Start of Records provided

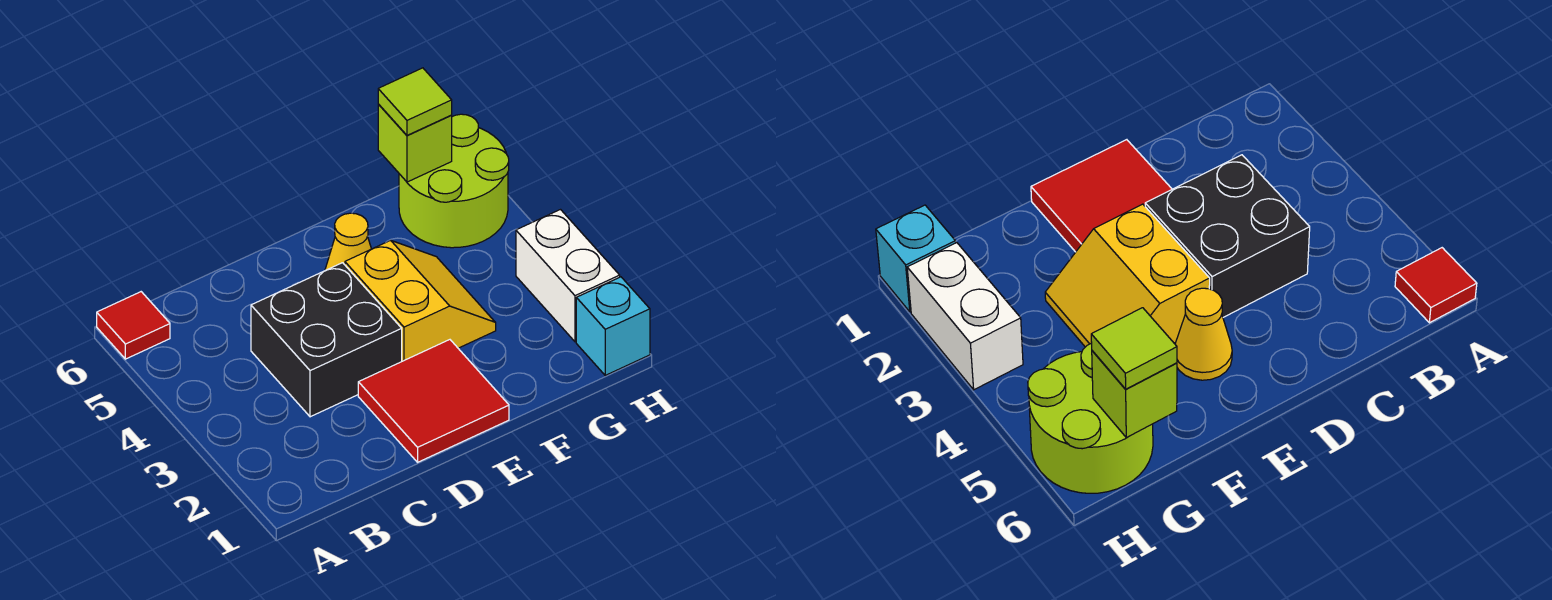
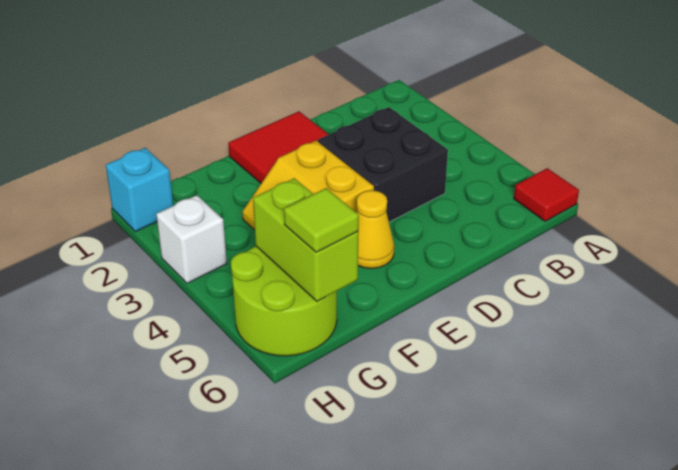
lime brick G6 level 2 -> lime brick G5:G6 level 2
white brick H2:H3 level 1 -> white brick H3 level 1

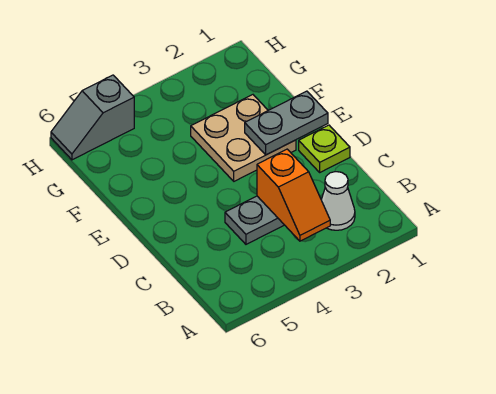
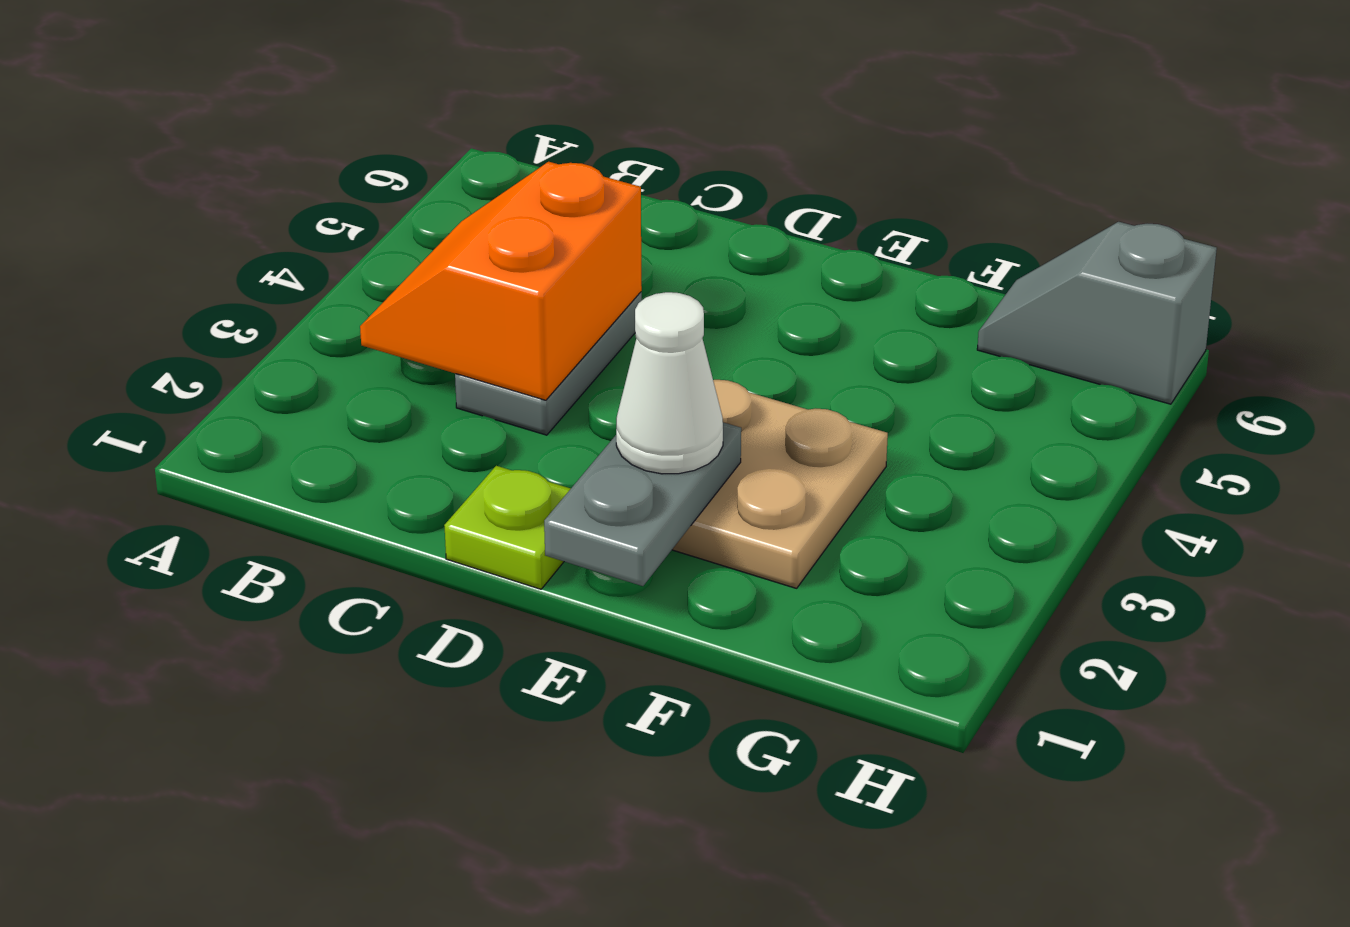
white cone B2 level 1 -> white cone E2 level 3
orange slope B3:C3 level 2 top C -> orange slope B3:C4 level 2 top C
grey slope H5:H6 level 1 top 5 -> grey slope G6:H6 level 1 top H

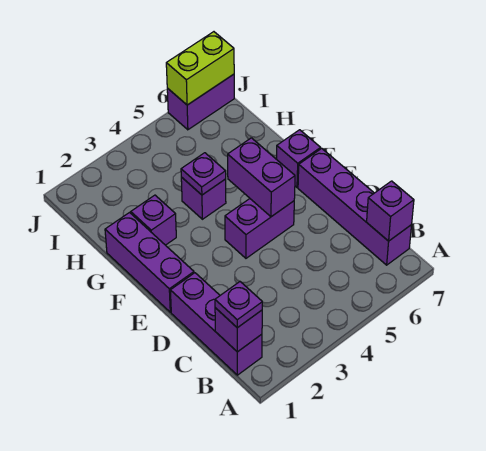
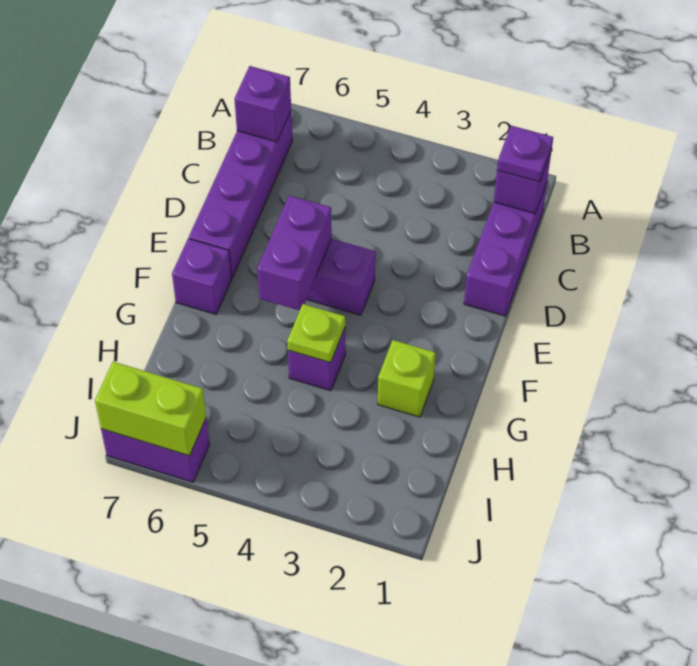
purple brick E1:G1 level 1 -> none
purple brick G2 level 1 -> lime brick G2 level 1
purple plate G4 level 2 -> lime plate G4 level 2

End of Records provided

Could you set down every record above exactly as written, leaving out the pictures?

lime brick G6 level 2 -> lime brick G5:G6 level 2
white brick H2:H3 level 1 -> white brick H3 level 1

white cone B2 level 1 -> white cone E2 level 3
orange slope B3:C3 level 2 top C -> orange slope B3:C4 level 2 top C
grey slope H5:H6 level 1 top 5 -> grey slope G6:H6 level 1 top H

purple brick E1:G1 level 1 -> none
purple brick G2 level 1 -> lime brick G2 level 1
purple plate G4 level 2 -> lime plate G4 level 2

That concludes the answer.